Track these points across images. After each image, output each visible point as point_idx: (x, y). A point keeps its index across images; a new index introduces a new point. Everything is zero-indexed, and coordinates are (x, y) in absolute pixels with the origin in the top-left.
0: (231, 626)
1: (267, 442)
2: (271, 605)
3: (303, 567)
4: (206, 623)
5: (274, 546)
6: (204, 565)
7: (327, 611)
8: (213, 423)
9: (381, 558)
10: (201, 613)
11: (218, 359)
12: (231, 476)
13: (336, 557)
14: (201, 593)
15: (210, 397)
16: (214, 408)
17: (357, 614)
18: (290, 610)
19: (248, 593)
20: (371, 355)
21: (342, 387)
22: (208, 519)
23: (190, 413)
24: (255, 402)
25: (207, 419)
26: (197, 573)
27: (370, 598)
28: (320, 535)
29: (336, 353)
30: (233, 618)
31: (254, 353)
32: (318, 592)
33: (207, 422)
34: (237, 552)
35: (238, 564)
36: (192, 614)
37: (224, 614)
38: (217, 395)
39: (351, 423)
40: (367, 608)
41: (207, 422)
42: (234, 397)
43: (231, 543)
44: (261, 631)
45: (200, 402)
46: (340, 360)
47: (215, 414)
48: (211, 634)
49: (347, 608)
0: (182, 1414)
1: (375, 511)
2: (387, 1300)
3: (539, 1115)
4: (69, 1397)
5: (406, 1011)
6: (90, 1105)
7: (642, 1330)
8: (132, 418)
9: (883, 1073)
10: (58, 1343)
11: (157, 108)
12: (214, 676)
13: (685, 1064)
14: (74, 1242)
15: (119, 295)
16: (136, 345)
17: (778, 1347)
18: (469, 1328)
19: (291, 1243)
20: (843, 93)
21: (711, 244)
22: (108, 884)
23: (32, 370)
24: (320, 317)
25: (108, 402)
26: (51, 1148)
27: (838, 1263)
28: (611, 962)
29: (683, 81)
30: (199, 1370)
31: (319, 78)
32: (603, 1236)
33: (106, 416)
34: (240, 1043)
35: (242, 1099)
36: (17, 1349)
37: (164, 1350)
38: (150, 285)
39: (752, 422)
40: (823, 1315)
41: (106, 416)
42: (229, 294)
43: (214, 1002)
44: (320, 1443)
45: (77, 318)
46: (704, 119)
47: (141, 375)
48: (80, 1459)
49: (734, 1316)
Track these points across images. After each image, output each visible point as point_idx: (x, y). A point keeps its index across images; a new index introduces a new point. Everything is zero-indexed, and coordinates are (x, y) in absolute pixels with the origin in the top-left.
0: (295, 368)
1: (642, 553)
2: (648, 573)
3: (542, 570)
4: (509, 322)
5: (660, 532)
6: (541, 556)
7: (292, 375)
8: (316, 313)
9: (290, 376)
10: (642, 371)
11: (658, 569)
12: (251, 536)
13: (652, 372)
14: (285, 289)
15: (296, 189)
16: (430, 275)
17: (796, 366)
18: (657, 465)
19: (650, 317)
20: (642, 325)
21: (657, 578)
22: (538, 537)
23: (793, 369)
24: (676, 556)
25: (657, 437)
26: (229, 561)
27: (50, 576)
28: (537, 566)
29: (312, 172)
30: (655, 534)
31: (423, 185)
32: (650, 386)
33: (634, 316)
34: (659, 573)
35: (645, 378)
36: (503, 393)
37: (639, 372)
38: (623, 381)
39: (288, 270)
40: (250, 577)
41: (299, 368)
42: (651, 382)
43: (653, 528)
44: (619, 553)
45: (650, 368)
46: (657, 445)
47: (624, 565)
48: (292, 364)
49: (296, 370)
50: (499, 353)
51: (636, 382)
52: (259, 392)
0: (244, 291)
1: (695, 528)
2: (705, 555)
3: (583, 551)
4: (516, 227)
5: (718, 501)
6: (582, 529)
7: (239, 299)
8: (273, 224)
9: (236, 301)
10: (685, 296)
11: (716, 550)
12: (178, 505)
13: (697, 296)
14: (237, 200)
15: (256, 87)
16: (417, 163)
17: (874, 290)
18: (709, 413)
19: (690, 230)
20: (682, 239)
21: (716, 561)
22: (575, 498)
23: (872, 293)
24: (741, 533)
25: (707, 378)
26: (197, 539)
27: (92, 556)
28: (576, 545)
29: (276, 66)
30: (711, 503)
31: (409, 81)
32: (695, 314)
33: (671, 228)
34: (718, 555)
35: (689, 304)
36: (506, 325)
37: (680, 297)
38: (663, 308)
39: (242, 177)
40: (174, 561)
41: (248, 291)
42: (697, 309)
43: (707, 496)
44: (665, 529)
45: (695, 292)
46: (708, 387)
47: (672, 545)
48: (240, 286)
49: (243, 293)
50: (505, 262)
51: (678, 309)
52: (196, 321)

..............................

- [WHAT YOU ARE ASKED TO DO]:
Reproduce the lines exactly as they appear, from the first line of the records through the line with "40: (367, 608)".

- [SOLUTION TO THIS EXERCISE]:
Track these points across images. After each image, output each visible point as point_idx: (x, y). A point keeps its index across images; a new index introduces a new point. Everything is zero-indexed, and coordinates are (x, y) in absolute pixels with the origin in the top-left.
0: (231, 626)
1: (267, 442)
2: (271, 605)
3: (303, 567)
4: (206, 623)
5: (274, 546)
6: (204, 565)
7: (327, 611)
8: (213, 423)
9: (381, 558)
10: (201, 613)
11: (218, 359)
12: (231, 476)
13: (336, 557)
14: (201, 593)
15: (210, 397)
16: (214, 408)
17: (357, 614)
18: (290, 610)
19: (248, 593)
20: (371, 355)
21: (342, 387)
22: (208, 519)
23: (190, 413)
24: (255, 402)
25: (207, 419)
26: (197, 573)
27: (370, 598)
28: (320, 535)
29: (336, 353)
30: (233, 618)
31: (254, 353)
32: (318, 592)
33: (207, 422)
34: (237, 552)
35: (238, 564)
36: (192, 614)
37: (224, 614)
38: (217, 395)
39: (351, 423)
40: (367, 608)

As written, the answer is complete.